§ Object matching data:
■ ■ ■ ■ ■ ■ ■

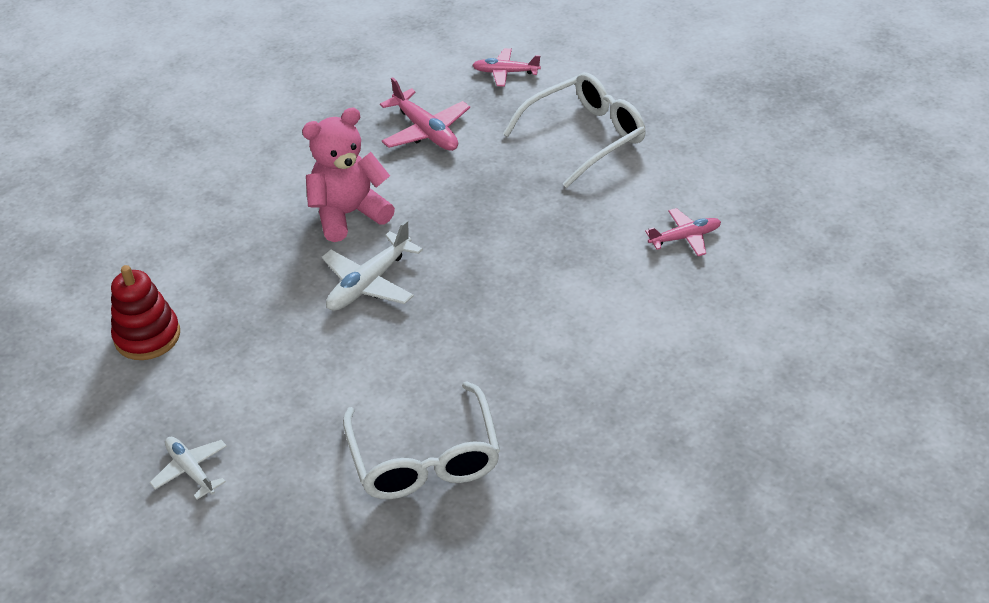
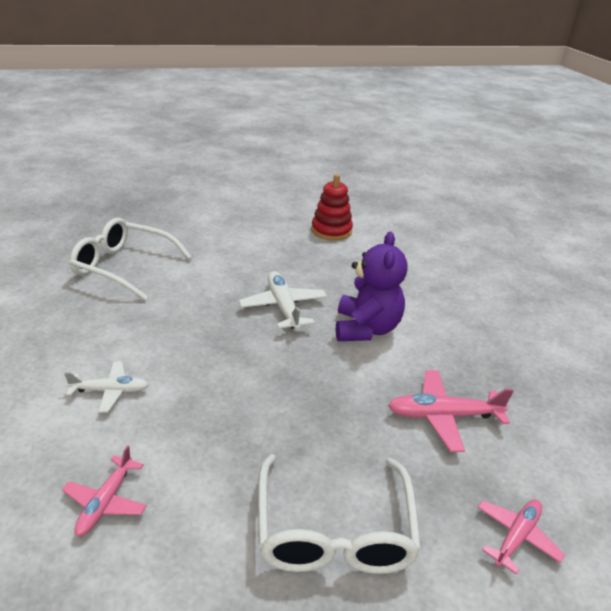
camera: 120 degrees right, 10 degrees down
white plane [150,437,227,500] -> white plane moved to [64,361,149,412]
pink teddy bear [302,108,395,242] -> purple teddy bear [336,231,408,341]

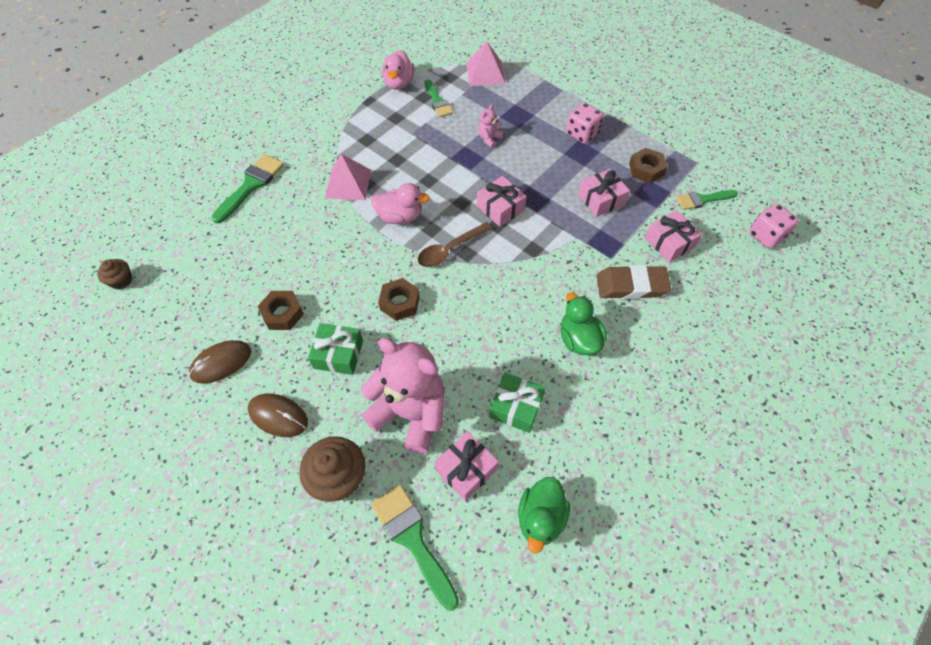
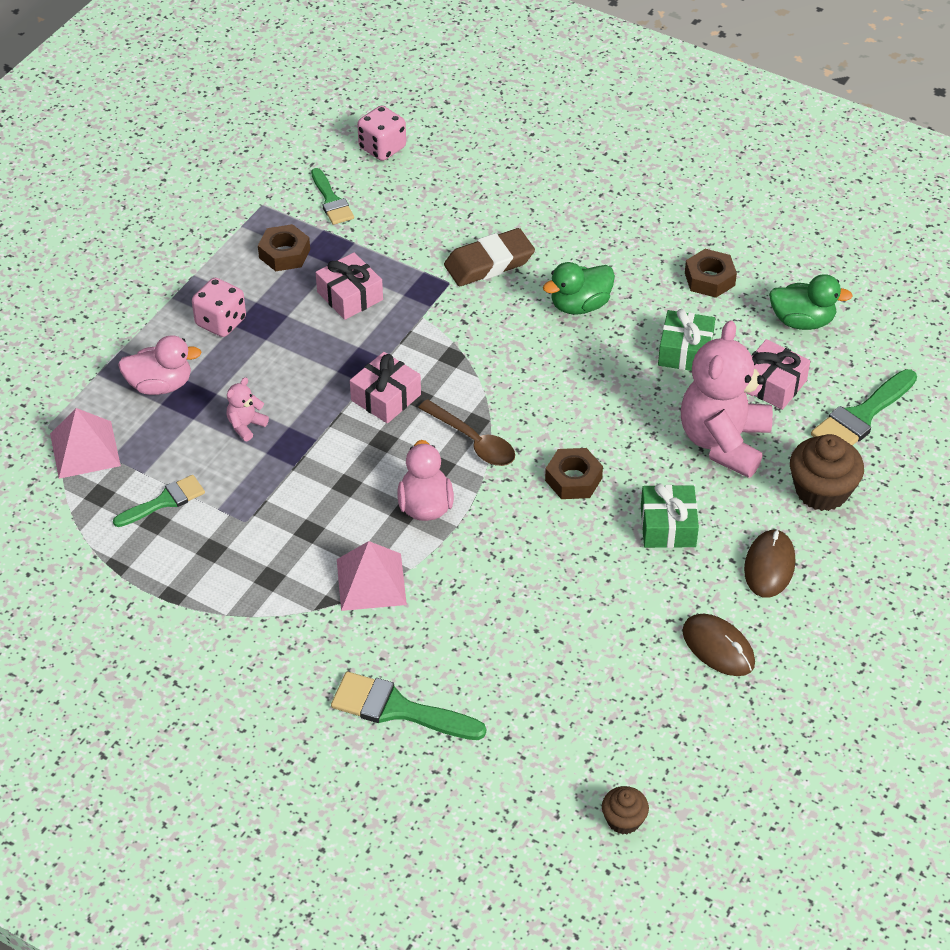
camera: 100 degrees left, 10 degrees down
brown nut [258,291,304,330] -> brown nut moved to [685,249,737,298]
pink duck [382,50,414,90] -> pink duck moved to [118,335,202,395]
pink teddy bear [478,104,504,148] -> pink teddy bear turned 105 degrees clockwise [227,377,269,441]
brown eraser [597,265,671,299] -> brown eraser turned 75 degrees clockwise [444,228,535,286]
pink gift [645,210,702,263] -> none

■ ■ ■ ■ ■ ■ ■

§ Exercise prompt:
From the line with "pink teddy bear [478,104,504,148]" to the final line of the data above, please reproduce every line exactly and add nothing.

§ Answer to the exercise:
pink teddy bear [478,104,504,148] -> pink teddy bear turned 105 degrees clockwise [227,377,269,441]
brown eraser [597,265,671,299] -> brown eraser turned 75 degrees clockwise [444,228,535,286]
pink gift [645,210,702,263] -> none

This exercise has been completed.